> [EXERCISE DIRECTIONS]: First find the line with "RTC1 pin VCC: 5V -> GND" in the entries below, then set down exactly every line through the line with "LIGHT pin OUT: A8 -> A3", that line included.

#### PROVIDED INFORMATION ####

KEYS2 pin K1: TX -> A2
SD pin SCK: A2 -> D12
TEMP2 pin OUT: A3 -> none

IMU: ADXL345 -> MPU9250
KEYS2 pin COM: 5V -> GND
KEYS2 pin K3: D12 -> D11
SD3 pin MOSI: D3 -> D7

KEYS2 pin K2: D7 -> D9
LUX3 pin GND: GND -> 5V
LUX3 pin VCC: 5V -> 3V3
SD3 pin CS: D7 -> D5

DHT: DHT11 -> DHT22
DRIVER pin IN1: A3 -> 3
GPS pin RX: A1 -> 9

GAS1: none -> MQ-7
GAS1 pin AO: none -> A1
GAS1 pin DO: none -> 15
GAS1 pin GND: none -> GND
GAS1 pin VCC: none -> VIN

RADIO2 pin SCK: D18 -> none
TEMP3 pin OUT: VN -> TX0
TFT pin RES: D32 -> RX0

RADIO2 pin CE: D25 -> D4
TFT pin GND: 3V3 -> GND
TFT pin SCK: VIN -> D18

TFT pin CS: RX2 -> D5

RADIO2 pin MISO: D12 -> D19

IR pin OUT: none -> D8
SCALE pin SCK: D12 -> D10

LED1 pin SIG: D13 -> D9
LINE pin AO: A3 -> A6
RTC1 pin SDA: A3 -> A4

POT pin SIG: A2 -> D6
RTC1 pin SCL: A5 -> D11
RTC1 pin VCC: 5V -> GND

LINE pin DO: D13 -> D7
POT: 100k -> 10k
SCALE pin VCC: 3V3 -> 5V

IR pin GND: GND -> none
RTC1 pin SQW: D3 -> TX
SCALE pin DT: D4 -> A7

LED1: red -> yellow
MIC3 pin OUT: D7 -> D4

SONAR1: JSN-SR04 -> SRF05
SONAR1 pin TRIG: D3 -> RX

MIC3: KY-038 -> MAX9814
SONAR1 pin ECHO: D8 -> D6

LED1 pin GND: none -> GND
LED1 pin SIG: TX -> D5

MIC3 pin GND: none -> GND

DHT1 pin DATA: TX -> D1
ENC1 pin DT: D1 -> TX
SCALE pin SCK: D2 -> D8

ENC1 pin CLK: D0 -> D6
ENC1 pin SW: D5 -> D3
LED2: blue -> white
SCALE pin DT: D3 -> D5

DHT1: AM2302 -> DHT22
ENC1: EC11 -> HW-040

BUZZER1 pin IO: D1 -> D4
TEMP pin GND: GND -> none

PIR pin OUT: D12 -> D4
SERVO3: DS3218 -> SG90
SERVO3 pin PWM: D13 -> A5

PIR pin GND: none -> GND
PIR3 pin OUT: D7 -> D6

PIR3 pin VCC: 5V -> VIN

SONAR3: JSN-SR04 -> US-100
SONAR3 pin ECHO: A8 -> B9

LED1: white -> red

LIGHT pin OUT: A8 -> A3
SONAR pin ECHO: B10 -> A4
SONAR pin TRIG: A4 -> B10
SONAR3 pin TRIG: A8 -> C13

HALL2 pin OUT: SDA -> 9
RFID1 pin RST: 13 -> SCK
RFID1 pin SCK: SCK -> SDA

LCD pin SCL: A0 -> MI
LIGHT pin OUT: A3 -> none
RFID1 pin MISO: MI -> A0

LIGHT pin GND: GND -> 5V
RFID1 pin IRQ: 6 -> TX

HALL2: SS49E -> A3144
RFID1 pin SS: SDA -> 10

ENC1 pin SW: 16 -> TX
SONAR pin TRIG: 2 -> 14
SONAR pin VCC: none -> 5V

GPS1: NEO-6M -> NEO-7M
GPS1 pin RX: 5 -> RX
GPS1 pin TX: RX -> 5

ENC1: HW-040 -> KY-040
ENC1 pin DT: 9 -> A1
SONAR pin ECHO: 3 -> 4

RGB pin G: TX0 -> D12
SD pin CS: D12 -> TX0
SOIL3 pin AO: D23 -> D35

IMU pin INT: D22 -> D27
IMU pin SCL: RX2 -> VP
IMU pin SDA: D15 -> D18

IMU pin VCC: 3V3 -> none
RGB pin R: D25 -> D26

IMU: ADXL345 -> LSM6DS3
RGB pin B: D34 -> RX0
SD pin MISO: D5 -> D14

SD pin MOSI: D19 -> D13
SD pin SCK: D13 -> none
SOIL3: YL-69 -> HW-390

####

> [TASK SOLUTION]:
RTC1 pin VCC: 5V -> GND

LINE pin DO: D13 -> D7
POT: 100k -> 10k
SCALE pin VCC: 3V3 -> 5V

IR pin GND: GND -> none
RTC1 pin SQW: D3 -> TX
SCALE pin DT: D4 -> A7

LED1: red -> yellow
MIC3 pin OUT: D7 -> D4

SONAR1: JSN-SR04 -> SRF05
SONAR1 pin TRIG: D3 -> RX

MIC3: KY-038 -> MAX9814
SONAR1 pin ECHO: D8 -> D6

LED1 pin GND: none -> GND
LED1 pin SIG: TX -> D5

MIC3 pin GND: none -> GND

DHT1 pin DATA: TX -> D1
ENC1 pin DT: D1 -> TX
SCALE pin SCK: D2 -> D8

ENC1 pin CLK: D0 -> D6
ENC1 pin SW: D5 -> D3
LED2: blue -> white
SCALE pin DT: D3 -> D5

DHT1: AM2302 -> DHT22
ENC1: EC11 -> HW-040

BUZZER1 pin IO: D1 -> D4
TEMP pin GND: GND -> none

PIR pin OUT: D12 -> D4
SERVO3: DS3218 -> SG90
SERVO3 pin PWM: D13 -> A5

PIR pin GND: none -> GND
PIR3 pin OUT: D7 -> D6

PIR3 pin VCC: 5V -> VIN

SONAR3: JSN-SR04 -> US-100
SONAR3 pin ECHO: A8 -> B9

LED1: white -> red

LIGHT pin OUT: A8 -> A3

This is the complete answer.